## Goal
Locate each line in the data below that contains the string "autoBeamOff" and copy those lines.

## Data for the task
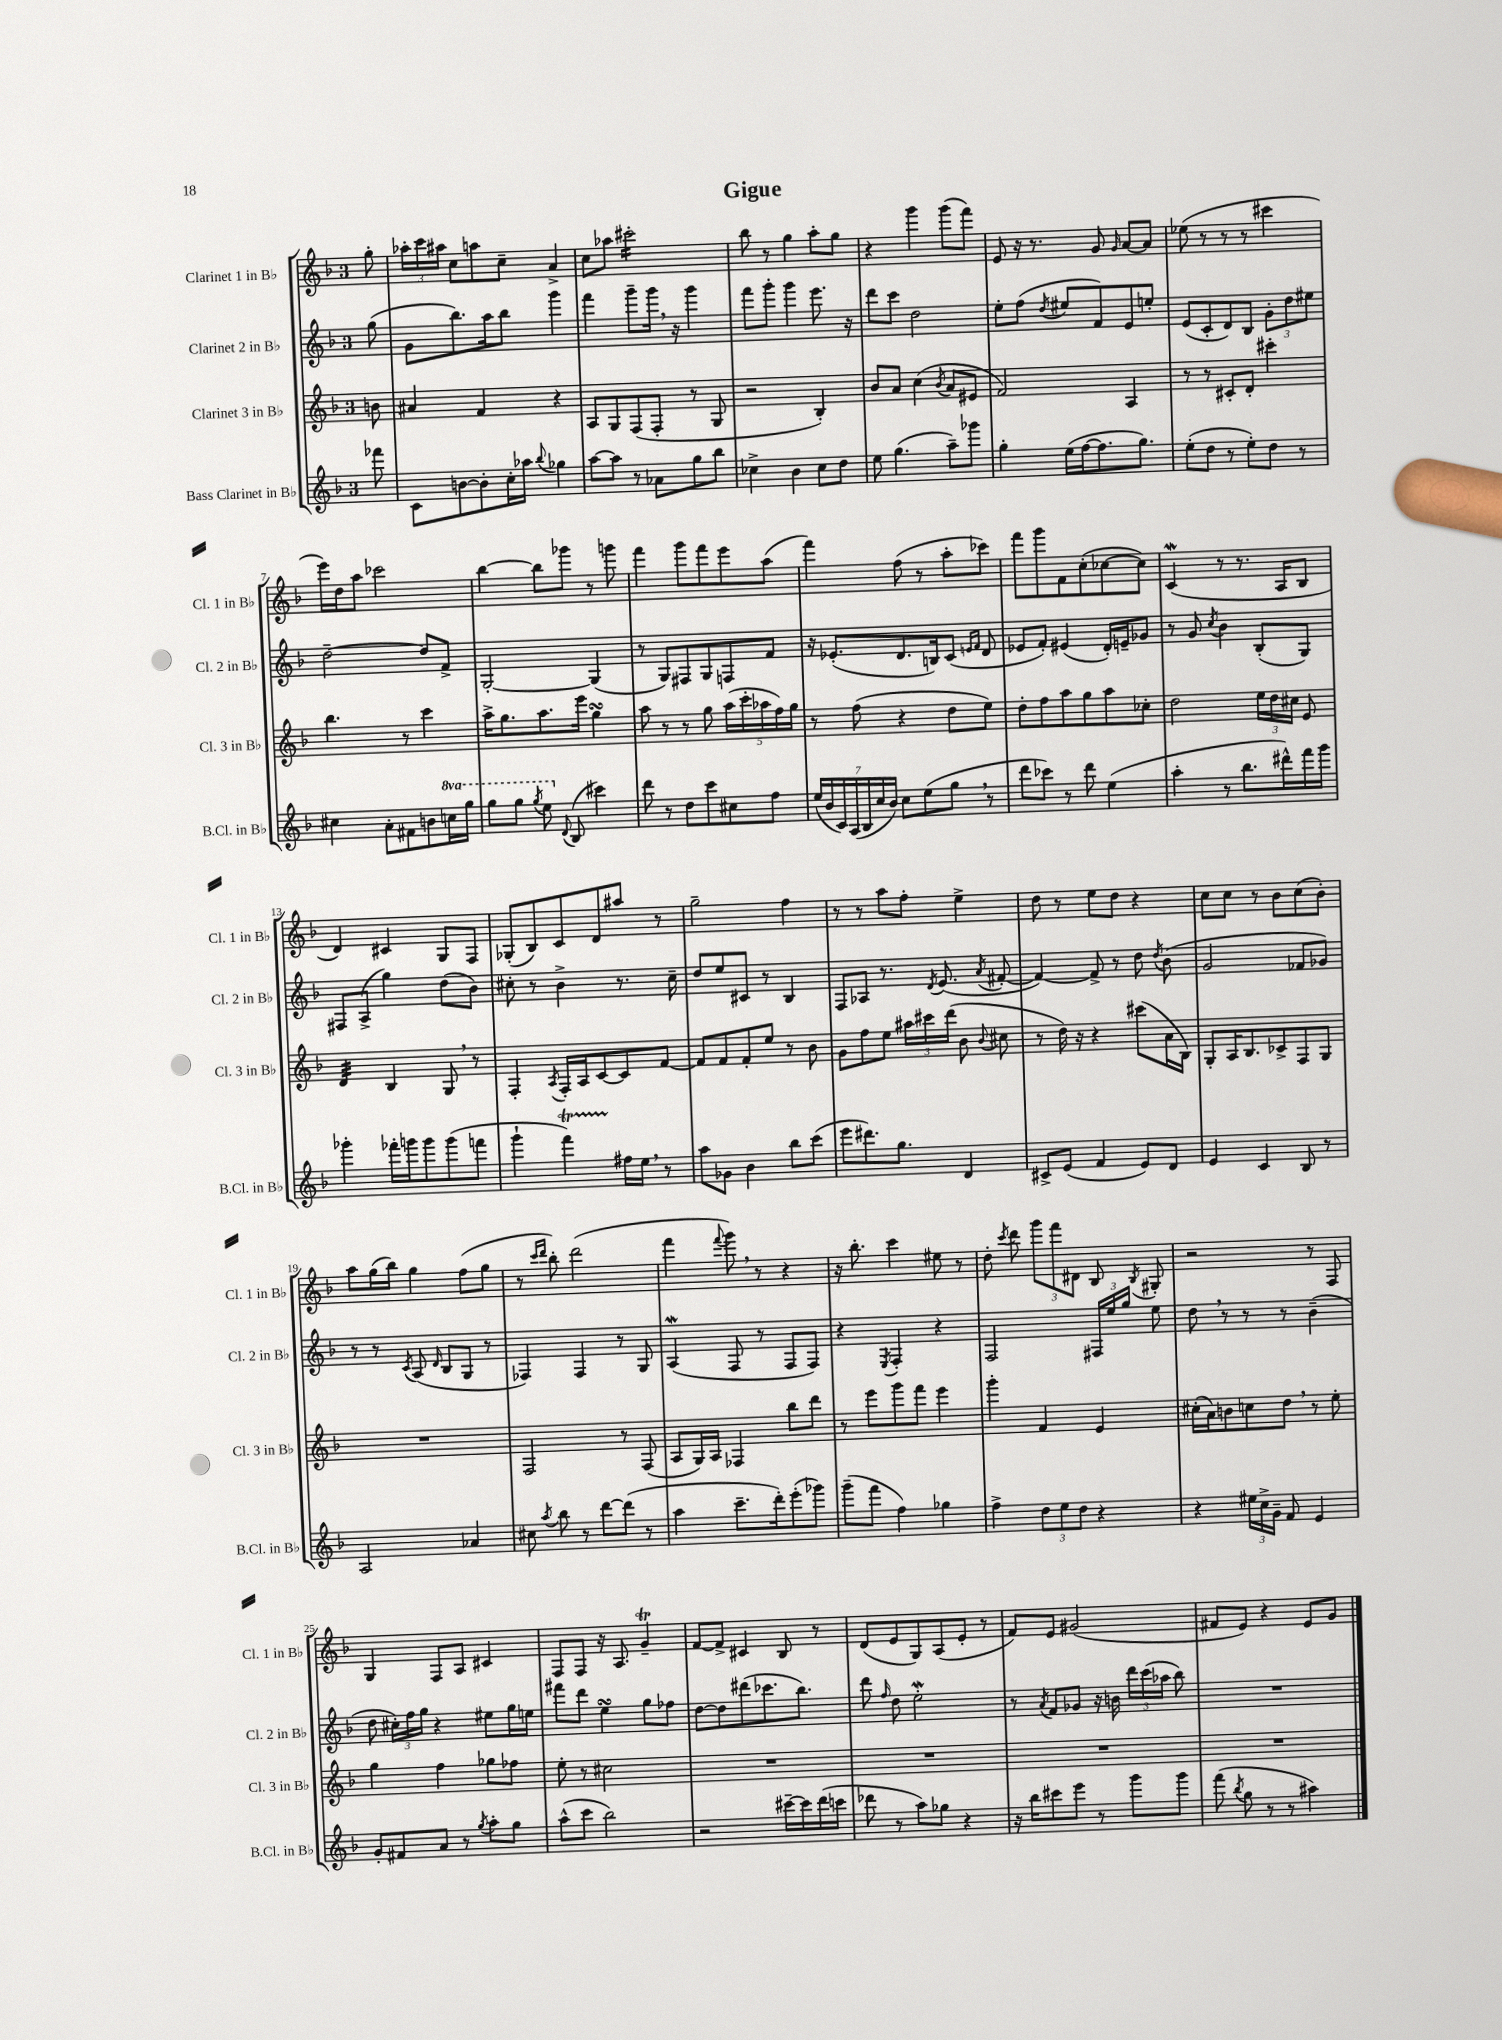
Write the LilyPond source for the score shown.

\header { title = "Gigue" }
<<
\new StaffGroup <<
\new Staff = "s0" \with { instrumentName = "Clarinet 1 in Bb" shortInstrumentName = "Cl. 1 in Bb" } {
    \clef treble \key f \major \once \override Staff.TimeSignature.style = #'single-digit \time 3/4 \partial 8
    \autoBeamOff g''8-. |
    \tuplet 3/2 { aes''16[-. c'''16 ais''16] } c''8[ a''8 c''8]-- a'4-> |
    c''8[ aes''8] cis'''2:16-. |
    bes''8 r8 g''4 a''8[-. g''8] |
    r4 g'''4 g'''8[( f'''8]) |
    e'8 r16 r8. g'8 \grace { g'16 } a'8[~ a'8] |
    ees''8( r8 r8 r8 cis'''4 |
    e'''16[) d''16 a''8] ces'''2 |
    bes''4~ bes''8[ ges'''8] r8 g'''8 |
    f'''4 g'''8[ f'''8 e'''8 a''8]( |
    f'''4) f''8( r8 a''8[-. ces'''8]) |
    f'''8[ g'''8 f'8 c''8-.( ces''8~ ces''8]) |
    c'4\mordent( r8 r8. a16[ bes8] |
    d'4) cis'4 g8[ f8] |
    ges8[-.( bes8) c'8 d'8 ais''8] r8 |
    g''2-- f''4 |
    r8 r8 a''8[ f''8]-. e''4-> |
    d''8 r8 e''8[ d''8] r4 |
    c''8[ c''8] r8 bes'8[ c''8( bes'8]-.) |
    a''8[ g''16( bes''16]) g''4 f''8[( g''8] |
    r8 \grace { c'''16[ d'''16] } bes''8-.) d'''2( |
    f'''4 \appoggiatura { f'''8 } g'''8) \breathe r8 r4 |
    r16 bes''8.-. c'''4 eis''8 r8 |
    d''8-. \acciaccatura { c'''8 } d'''8 \tuplet 3/2 { g'''8[ f'''8 dis'8] } bes8 \acciaccatura { bes8 } gis8-. |
    r2 r8 f8 |
    g4 f8[ a8] cis'4 |
    f8[ f8] r16 a8. g'4--\trill |
    f'8[~ f'8]-> cis'4 bes8 r8 |
    d'8[( e'8 g8) a8( e'8]-. r8 |
    f'8[) e'8] gis'2( |
    fis'8[ e'8]) r4 e'8[ g'8] \bar "|." |
}
\new Staff = "s1" \with { instrumentName = "Clarinet 2 in Bb" shortInstrumentName = "Cl. 2 in Bb" } {
    \clef treble \key f \major \once \override Staff.TimeSignature.style = #'single-digit \time 3/4 \partial 8
    \autoBeamOff g''8( |
    g'8[ bes''8.) a''16 bes''8] g'''4 |
    f'''4 g'''8[-- g'''16] \breathe r16 g'''4 |
    f'''8[ g'''8]-. g'''4 e'''8. r16 |
    d'''8[ c'''8] d''2 |
    e''8[-. f''8]( \acciaccatura { d''8 } eis''8[ f'8) e'8 e''8]-. |
    e'8[( c'8-. d'8) bes8] \tuplet 3/2 { g'8[-. d''8 eis''8] } |
    d''2~-- d''8[ f'8]-> |
    g2~-. g4( |
    r8 g8[) fis8 g8 f8 f'8] |
    r16 ees'8.[-.( d'8. b16) c'8]( \grace { e'16[ f'16] } d'8 |
    ees'8[ f'8]-.) eis'4( d'16[-.) e'16-- ges'8] |
    r8 g'8 \acciaccatura { c''8 } bes'4 bes8[-.( g8]) |
    fis8[ a8]->( g''4) d''8[( bes'8]) |
    cis''8-. r8 bes'4-> r8. cis''16-- |
    d''8[ e''8 cis'8] r8 bes4 |
    f8[ aes8] r8. \acciaccatura { d'8 } e'8.( \acciaccatura { a'8 } fis'8~-. |
    fis'4~) fis'8-> r8 d''8 \acciaccatura { d''8 } bes'8( |
    g'2 fes'8[ ges'8]) |
    r8 r8 \acciaccatura { c'8 } a8( \grace { d'16 } bes8[ g8] r8 |
    fes4) fes4 r8 g8 |
    a4\mordent( f8 r8 f8[ f8]) |
    r4 \acciaccatura { e8 } f4-. r4 |
    f2 \tuplet 3/2 { fis16[ e''16 g''16] } e''8 |
    d''8 \breathe r8 r8 r8 bes'4--( |
    d''8 \tuplet 3/2 { cis''16[-.) f''16 g''16] } r4 eis''8[ g''16 e''16] |
    fis'''8[ d'''8] e''4\turn g''8[ fes''8] |
    d''8[~ d''8 dis'''8( ces'''8. bes''8.]) |
    d'''8 \grace { f''16 } d''8 e''2-.\mordent |
    r8 \acciaccatura { a'8 } f'8[ ges'8] r16 b'16 \tuplet 3/2 { d'''16[ c'''16( aes''16] } bes''8) |
    R2. \bar "|." |
}
\new Staff = "s2" \with { instrumentName = "Clarinet 3 in Bb" shortInstrumentName = "Cl. 3 in Bb" } {
    \clef treble \key f \major \once \override Staff.TimeSignature.style = #'single-digit \time 3/4 \partial 8
    \autoBeamOff b'8 |
    ais'4 f'4 r4 |
    a8[ g8 f8( f8]-. r8 g8 |
    r2 bes4-.) |
    bes'8[ a'8] c''4( \acciaccatura { bes'8 } a'8[ eis'8] |
    f'2) a4 |
    r8 r8 cis'8[-. d'8]-. cis'''4-. |
    bes''4. r8 c'''4 |
    a''16[-> g''8. a''8. e'''16] g''4\turn |
    a''8 r8 r8 g''8 \tuplet 5/4 { a''16[( c'''16-. aes''16 f''16) g''16] } |
    r8 f''8( r4 d''8[ e''8]) |
    d''8[-. f''8 a''8 g''8 a''8 ces''8]-. |
    d''2 \tuplet 3/2 { e''16[ d''16 cis''16] } e'8 |
    d'4:32 bes4 g8 \breathe r8 |
    f4-. \acciaccatura { a8 } f16[-. a16 c'8~ c'8 f'8]~ |
    f'8[ f'8 f'8-. e''8] r8 bes'8 |
    g'8[ f''8 e''8] \tuplet 3/2 { ais''16[ cis'''16 d'''16]( } bes'8 \appoggiatura { bes'8 } cis''8 |
    r8 d''16) r16 r4 cis'''8[( a'16 bes16]) |
    g8[-. a16 bes8. ces'8-> f8 g8] |
    R2. |
    f2 r8 f8( |
    a8[ g16) a16] fes4 bes''8[ d'''8] |
    r8 e'''8[ g'''8 f'''8] e'''4 |
    g'''4-. f'4 e'4 |
    cis''16[-.( a'16) b'8 c''8 d''8] \breathe r8 e''8-. |
    g''4 f''4 ges''8[ fes''8] |
    e''8-. r8 cis''2 |
    R2. |
    R2. |
    R2. |
    R2. \bar "|." |
}
\new Staff = "s3" \with { instrumentName = "Bass Clarinet in Bb" shortInstrumentName = "B.Cl. in Bb" } {
    \clef treble \key f \major \once \override Staff.TimeSignature.style = #'single-digit \time 3/4 \set Staff.ottavationMarkups = #ottavation-simple-ordinals \partial 8
    \autoBeamOff fes'''8 |
    c'8[ b'8~ b'8-. c''16-. aes''16] \appoggiatura { bes''8 } ges''4 |
    a''8[~ a''8] r8 aes'8[ g''8 bes''8] |
    ces''4-> bes'4 ces''8[ d''8] |
    e''8 g''4.( a''8[--) ges'''8] |
    g''4-. e''16[( f''16~ f''8. g''8.]) |
    e''8[-.( d''8] r8 e''8[-.) d''8] r8 |
    cis''4 a'8[-. fis'8 b'8 \ottava #1 c'''!16 g'''16] |
    g'''8[ g'''8] \acciaccatura { g'''8 } e'''8 \ottava #0 \appoggiatura { d'8 } bes8( cis'''4) |
    d'''8 r8 d''8[ c'''8 cis''8 f''8] |
    \tuplet 7/4 { e''16[( bes'16 c'16) a16( bes16 c''16 bes'16]) } c''8[ e''8( g''8] \breathe r8 |
    d'''8[ ces'''8]) r8 d'''8 e''4( |
    a''4-. r8 bes''8.[ dis'''16-^) f'''16 g'''16] |
    ges'''4-. fes'''16[-. g'''16 g'''8 g'''8( f'''8] |
    g'''4-! f'''4\startTrillSpan) fis''16[\stopTrillSpan e''16] \breathe r8 |
    a''8[ ges'8] bes'4 bes''8[ c'''8]( |
    e'''8[ dis'''8.) g''8.] d'4 |
    cis'8[-> e'8]( f'4 e'8[) d'8] |
    e'4 c'4 bes8 r8 |
    a2 aes'4 |
    cis''8 \acciaccatura { a''8 } bes''8 r8 d'''8[~ d'''8]( r8 |
    a''4 c'''8.[-- d'''16-.) e'''8-.( ges'''8]) |
    g'''8[--( f'''8] f''4) ges''4 |
    f''4-> \tuplet 3/2 { d''8[ e''8 d''8] } r4 |
    r4 \tuplet 3/2 { eis''16[ c''16-> g'16]-- } f'8 e'4 |
    g'8[-. fis'8 a'8] r8 \acciaccatura { g''8 } a''8[-. g''8] |
    a''8[-^( c'''8] bes''2) |
    r2 cis'''16[~-- cis'''16 d'''16( c'''16] |
    des'''8 r8 a''8[) ges''8] r4 |
    r16 bes''16[ cis'''8 e'''8] r8 g'''8[ g'''8] |
    f'''8( \acciaccatura { bes''8 } g''8 r8 r8 ais''4) \bar "|." |
}
>>
>>
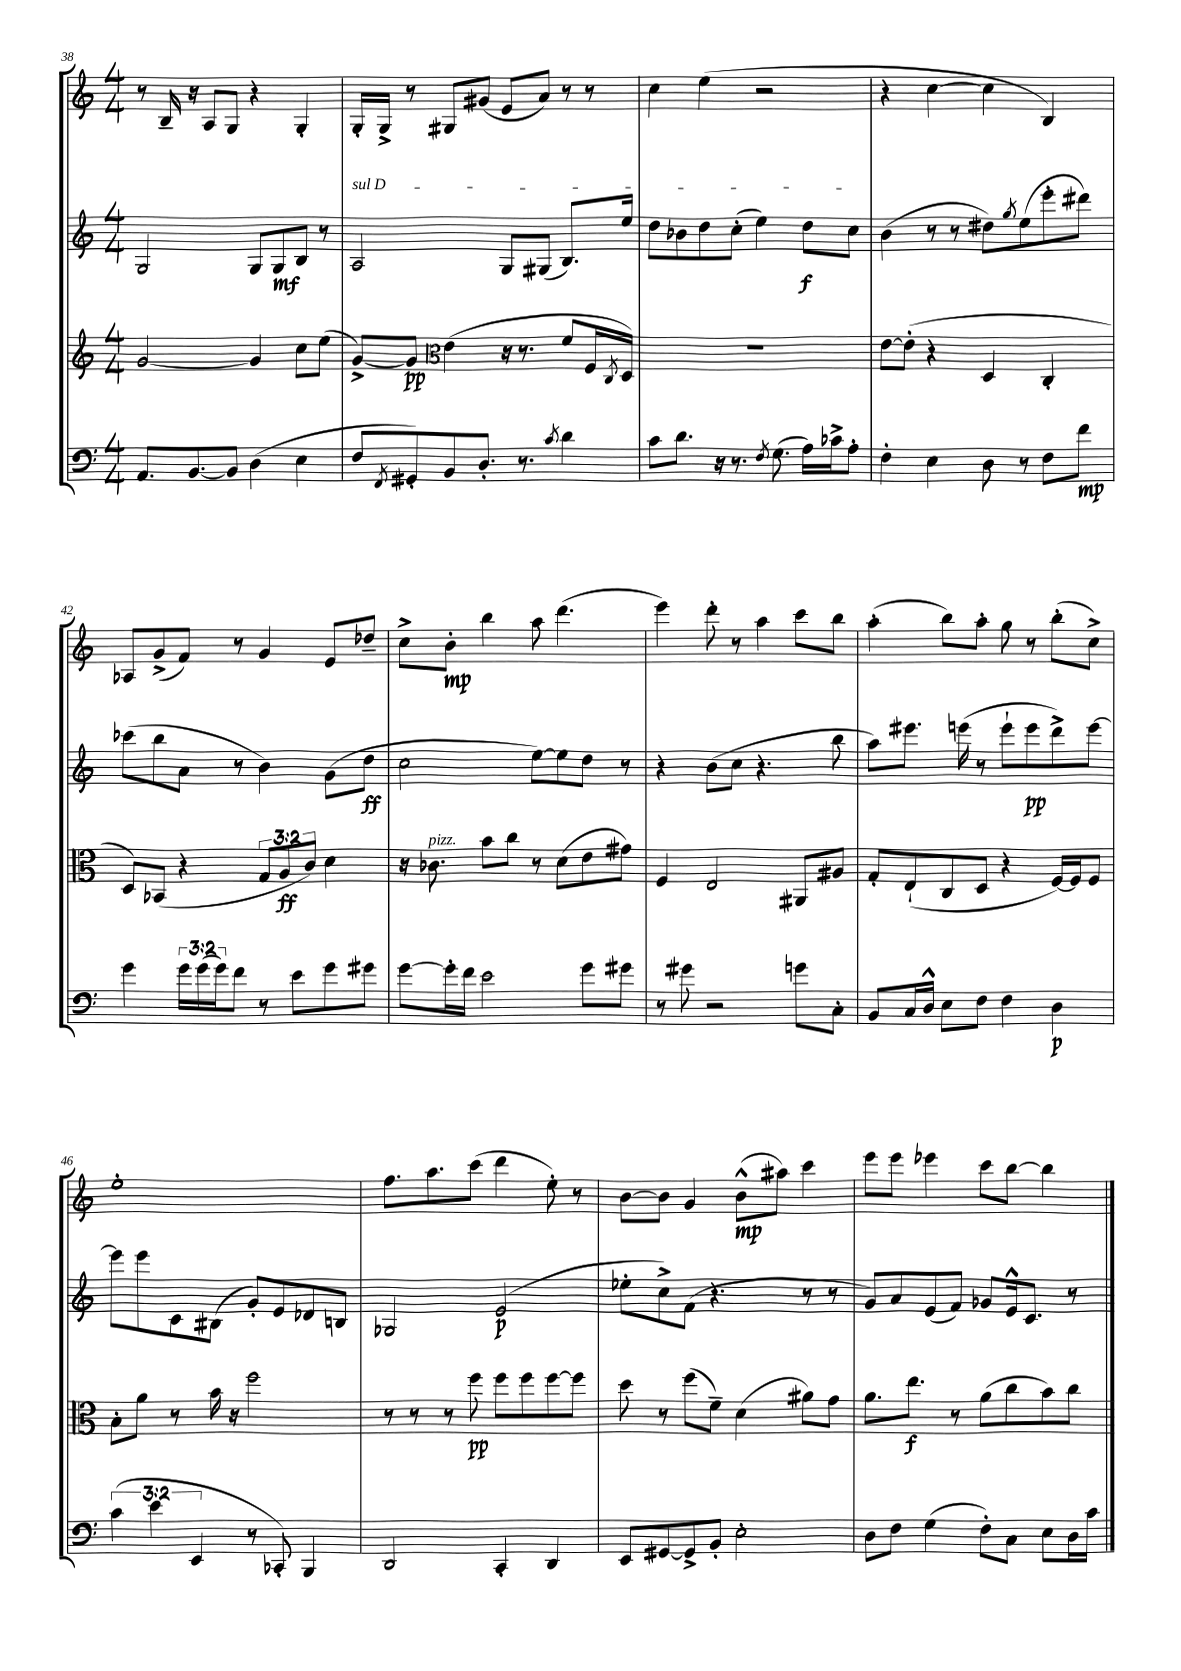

## Solution to this exercise
    \autoBeamOff g''8-. |
    \autoBeamOff g''8( |
    \autoBeamOff b'8 |
    \autoBeamOff fes'''8 |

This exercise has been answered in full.